Scene edit records:
——
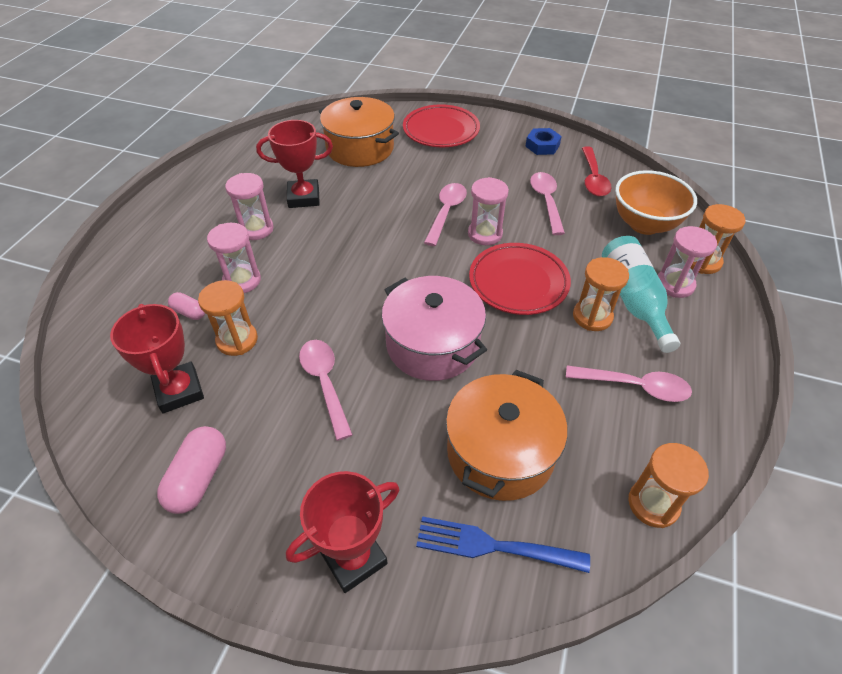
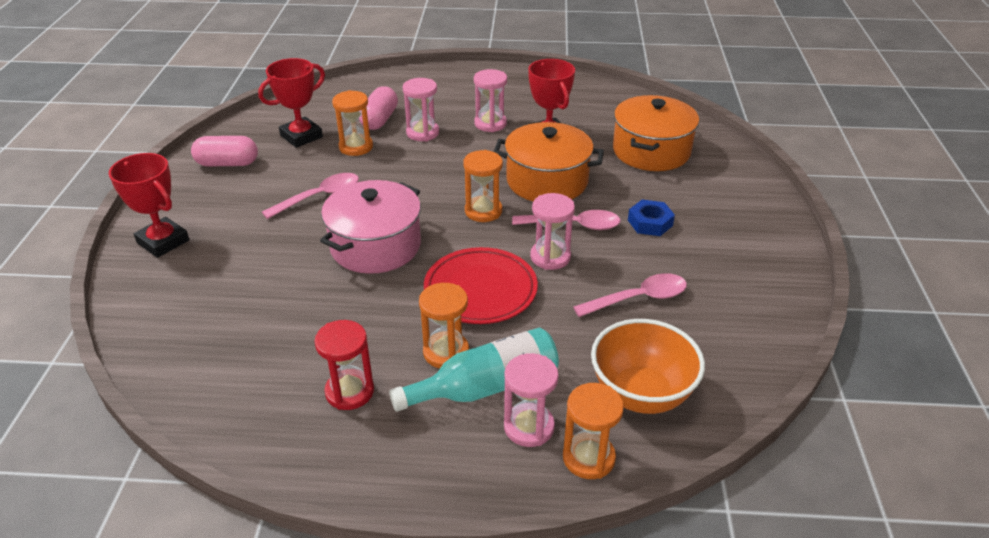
camera: 75 degrees right, 10 degrees down
(189, 312) = (379, 120): pink capsule -> pink capsule, size x1.73
(441, 131) = (729, 198): red plate -> none
(493, 546) = (168, 309): blue fork -> none
(500, 452) = (258, 303): orange pot -> orange pot (547, 181)
(542, 146) = (761, 284): blue nut -> blue nut (650, 223)
(593, 178) = (717, 338): red spoon -> none
(634, 386) = (349, 392): pink spoon -> red hourglass
(653, 504) = (206, 409): orange hourglass -> orange hourglass (483, 211)

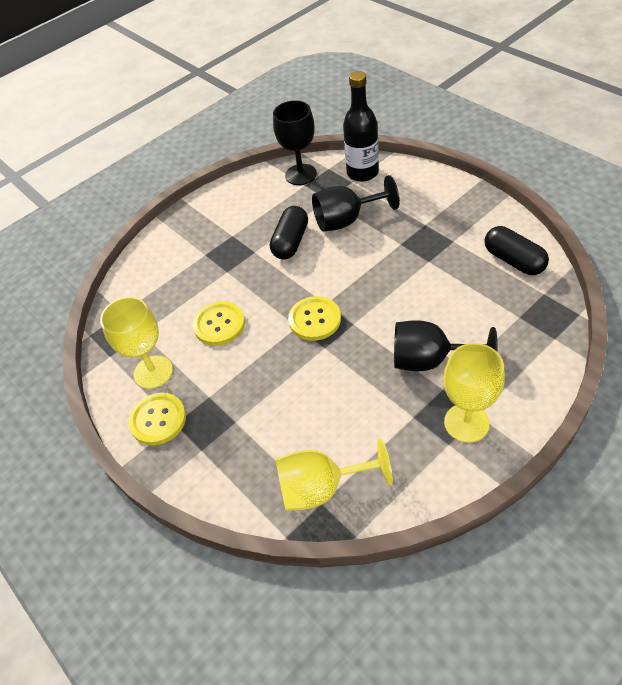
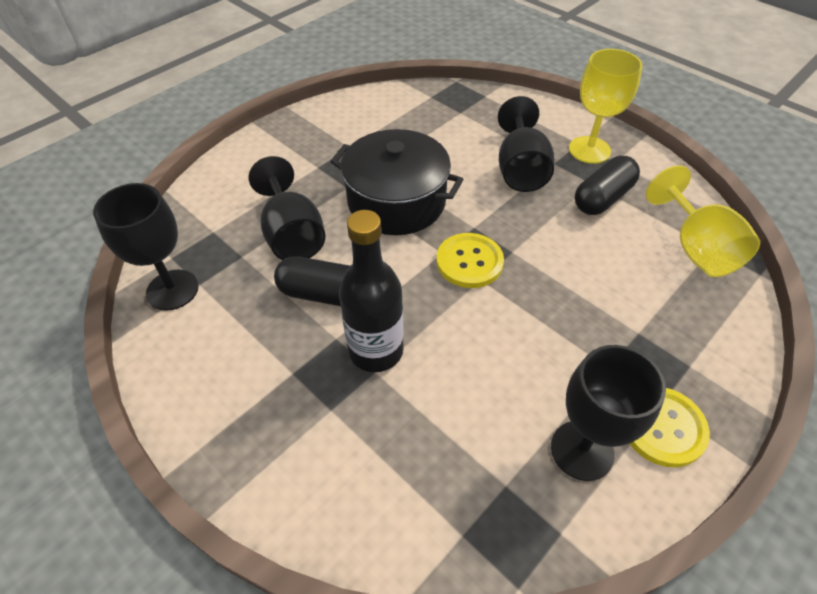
camera: 100 degrees left, 0 degrees up
(153, 372) = (582, 450): yellow goblet -> black goblet
(219, 324) = (483, 369): yellow button -> none
(362, 173) = (198, 220): black bottle -> black bottle (376, 351)
(383, 274) = (396, 202): none -> black pot
(513, 260) = (386, 110): black capsule -> black capsule (602, 198)

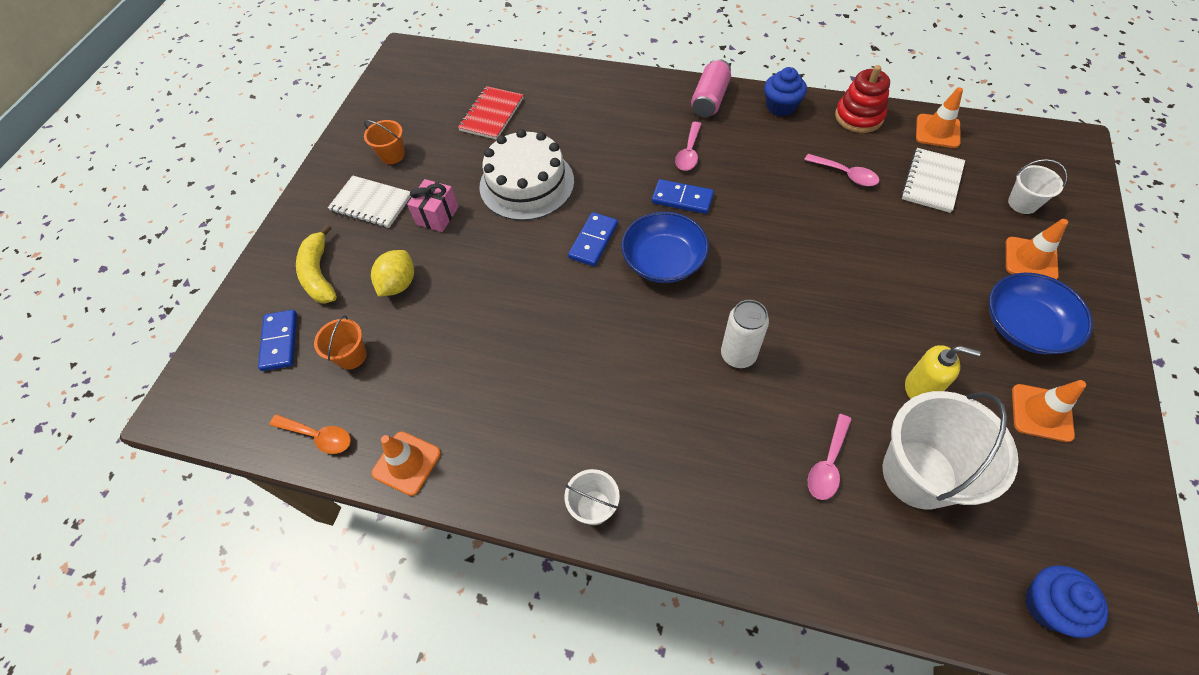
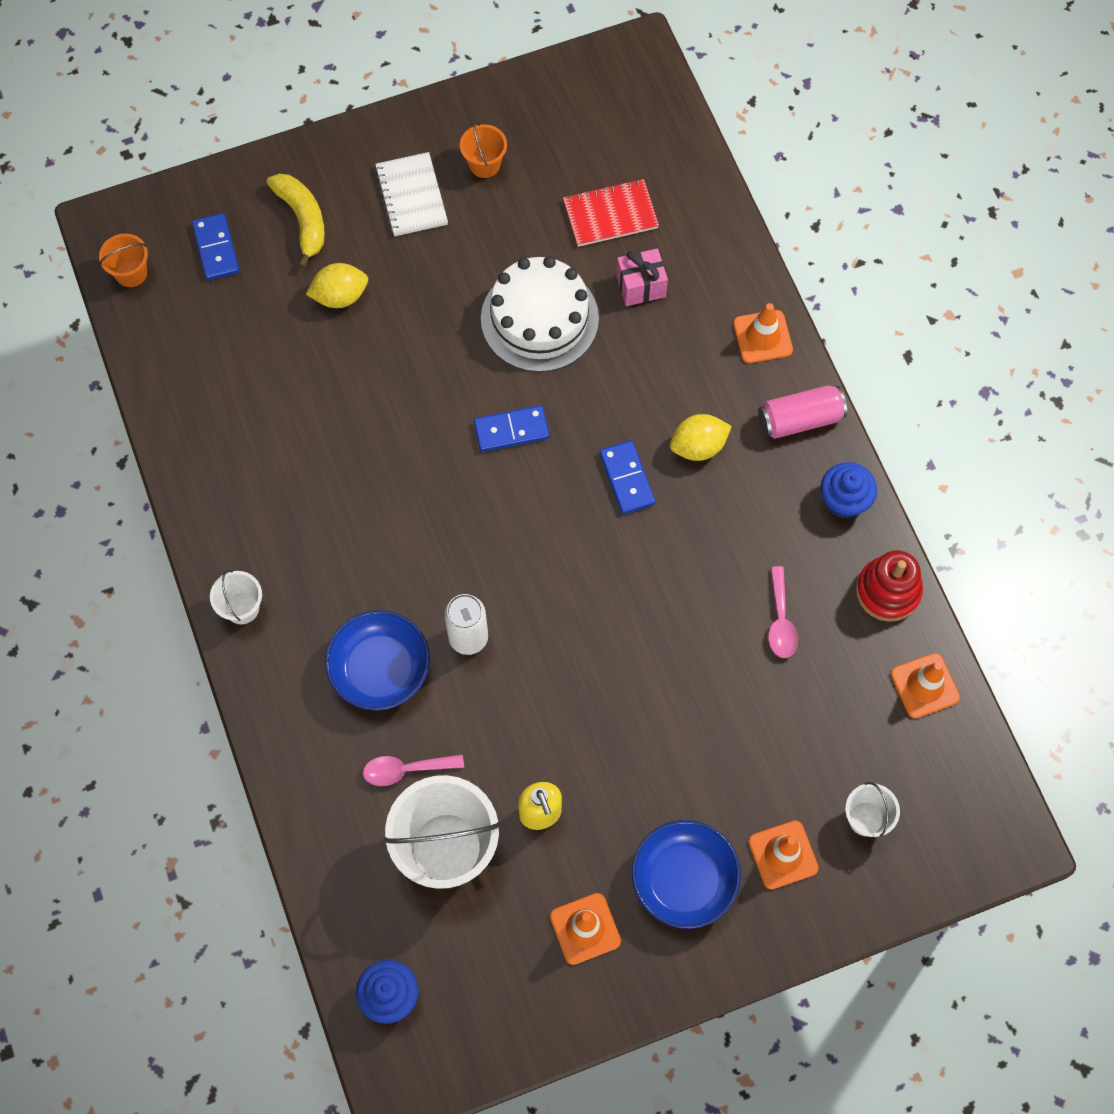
camera: 50 degrees right, 10 degrees up
(280, 341) = (216, 248): blue domino -> blue domino turned 60 degrees counterclockwise
(318, 436) = (157, 354): orange spoon -> none
(319, 274) = (303, 220): yellow banana -> yellow banana turned 120 degrees clockwise
(351, 356) = (243, 317): orange bucket -> orange bucket (131, 273)
(406, 463) = (182, 439): orange traffic cone -> orange traffic cone (762, 337)
(437, 216) = (440, 267): pink gift -> pink gift (640, 286)
(663, 261) = (532, 509): blue bowl -> blue bowl (380, 669)
(689, 153) = (698, 446): pink spoon -> yellow lemon
(931, 181) = (833, 713): white notebook -> none

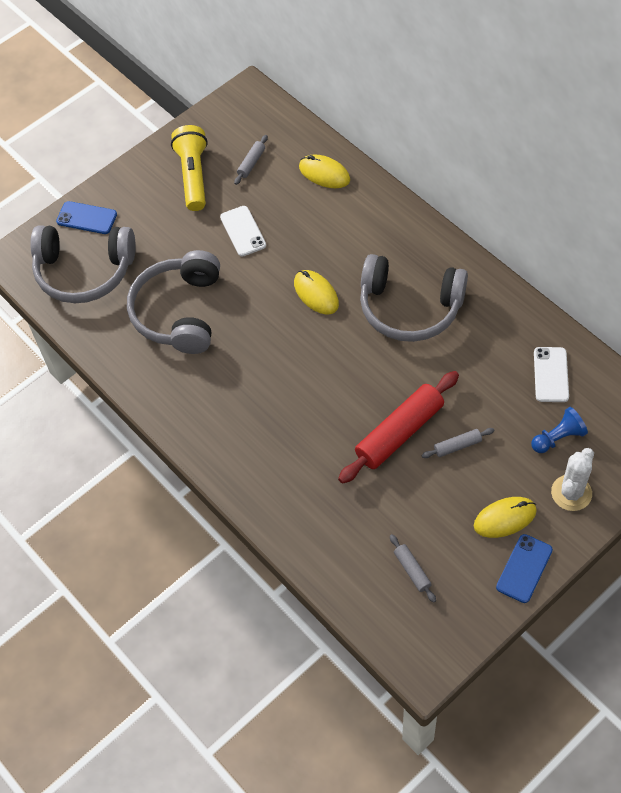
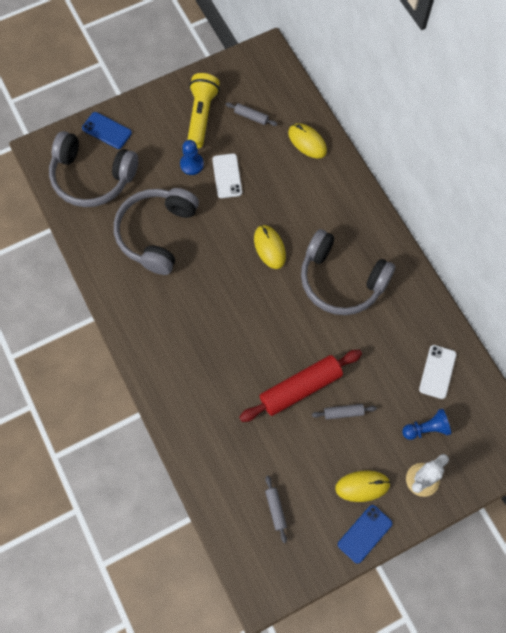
camera: 10 degrees right, 10 degrees up
(198, 229) = (192, 164): none -> blue pawn
(251, 163) = (251, 117): grey rolling pin -> grey rolling pin turned 75 degrees clockwise

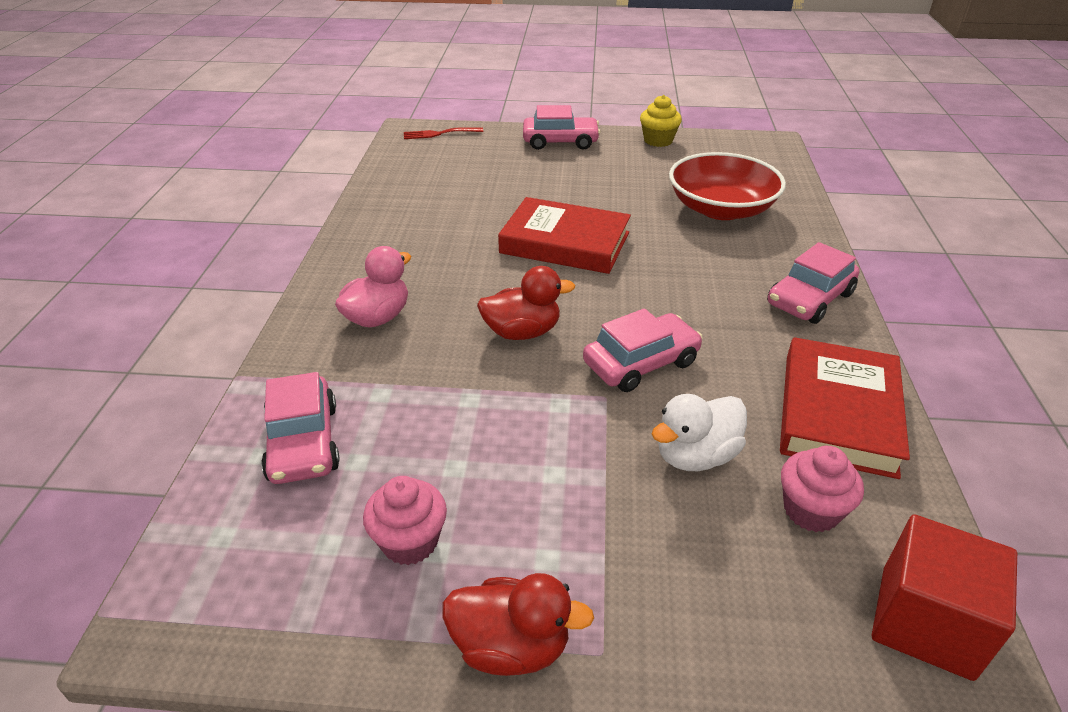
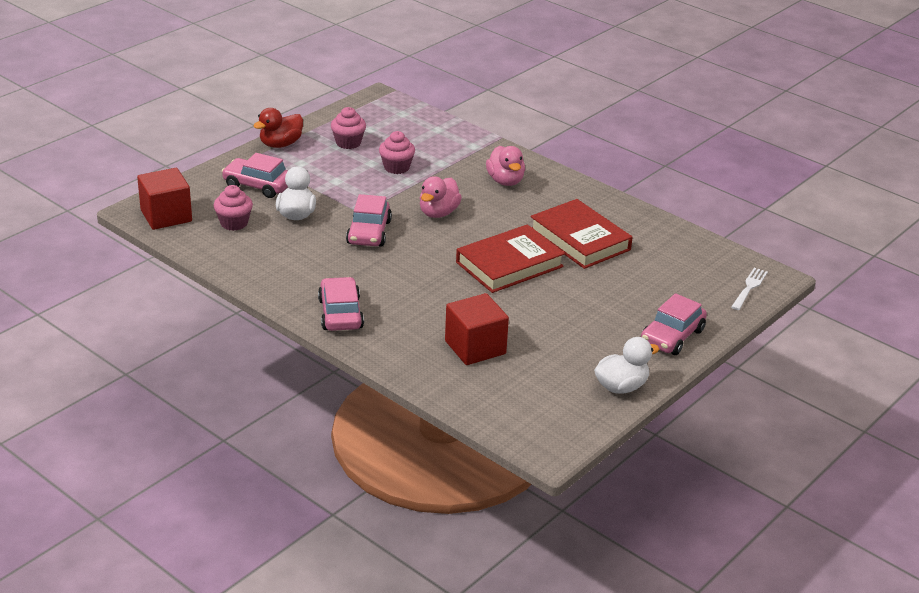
camera: 125 degrees right, 5 degrees down
(303, 442) = (433, 139): pink car -> pink car (258, 185)
(439, 134) = (749, 287): red fork -> white fork
(441, 431) = (396, 167): none -> pink cupcake
(522, 332) = (438, 213): red duck -> pink duck
(658, 141) = (621, 387): yellow cupcake -> white duck
(721, 209) = (475, 347): red bowl -> red cube
(837, 413) = (262, 263): red book -> red book (580, 239)

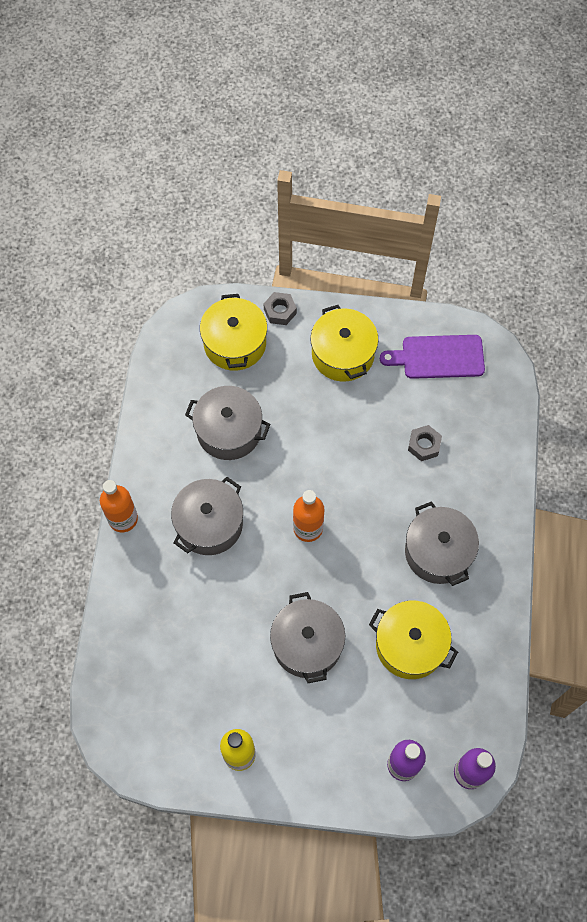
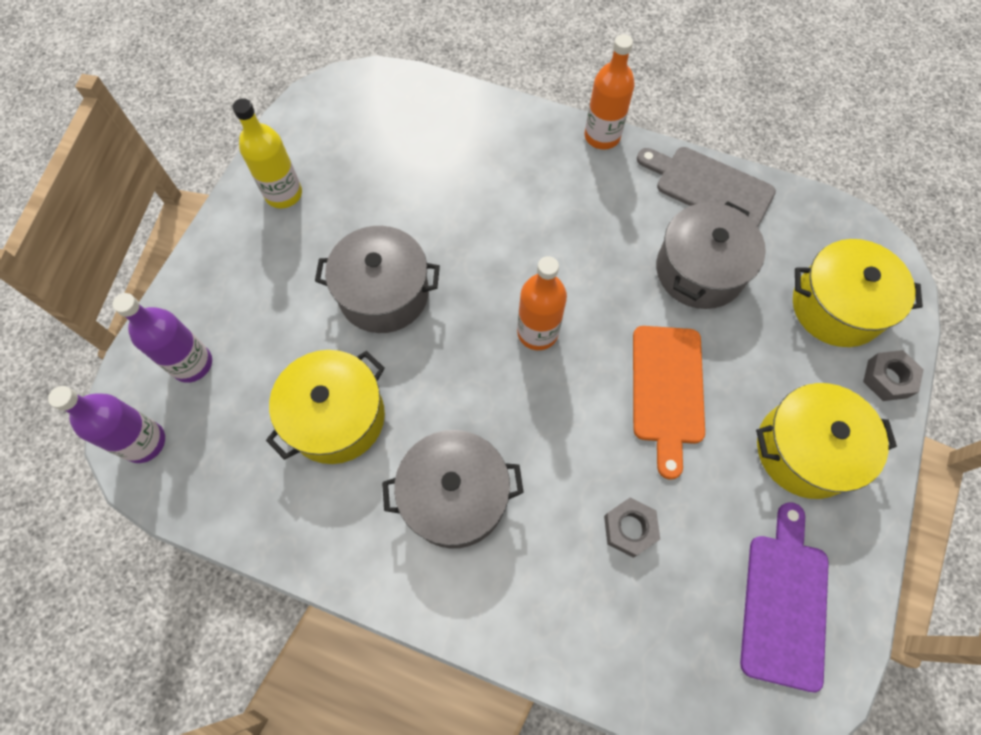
camera: 105 degrees right, 0 degrees up
(154, 434) = (709, 187): none -> grey cutting board
(209, 524) = (572, 222): grey pot -> none
(326, 438) = (667, 390): none -> orange cutting board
——
§ Your task:
Line by line, write out the data above exactly, without the pictures.

§ Task output:
camera: 75 degrees right, 10 degrees down
(189, 312) = (379, 120): pink capsule -> pink capsule, size x1.73
(441, 131) = (729, 198): red plate -> none
(493, 546) = (168, 309): blue fork -> none
(500, 452) = (258, 303): orange pot -> orange pot (547, 181)
(542, 146) = (761, 284): blue nut -> blue nut (650, 223)
(593, 178) = (717, 338): red spoon -> none
(634, 386) = (349, 392): pink spoon -> red hourglass
(653, 504) = (206, 409): orange hourglass -> orange hourglass (483, 211)

camera: 100 degrees left, 0 degrees up
(153, 372) = (582, 450): yellow goblet -> black goblet
(219, 324) = (483, 369): yellow button -> none
(362, 173) = (198, 220): black bottle -> black bottle (376, 351)
(383, 274) = (396, 202): none -> black pot
(513, 260) = (386, 110): black capsule -> black capsule (602, 198)

camera: 50 degrees right, 10 degrees up
(280, 341) = (216, 248): blue domino -> blue domino turned 60 degrees counterclockwise
(318, 436) = (157, 354): orange spoon -> none
(319, 274) = (303, 220): yellow banana -> yellow banana turned 120 degrees clockwise
(351, 356) = (243, 317): orange bucket -> orange bucket (131, 273)
(406, 463) = (182, 439): orange traffic cone -> orange traffic cone (762, 337)
(437, 216) = (440, 267): pink gift -> pink gift (640, 286)
(663, 261) = (532, 509): blue bowl -> blue bowl (380, 669)
(689, 153) = (698, 446): pink spoon -> yellow lemon
(931, 181) = (833, 713): white notebook -> none

camera: 10 degrees right, 10 degrees up
(198, 229) = (192, 164): none -> blue pawn
(251, 163) = (251, 117): grey rolling pin -> grey rolling pin turned 75 degrees clockwise

camera: 125 degrees right, 5 degrees down
(303, 442) = (433, 139): pink car -> pink car (258, 185)
(439, 134) = (749, 287): red fork -> white fork
(441, 431) = (396, 167): none -> pink cupcake
(522, 332) = (438, 213): red duck -> pink duck
(658, 141) = (621, 387): yellow cupcake -> white duck
(721, 209) = (475, 347): red bowl -> red cube
(837, 413) = (262, 263): red book -> red book (580, 239)

camera: 105 degrees right, 0 degrees up
(154, 434) = (709, 187): none -> grey cutting board
(209, 524) = (572, 222): grey pot -> none
(326, 438) = (667, 390): none -> orange cutting board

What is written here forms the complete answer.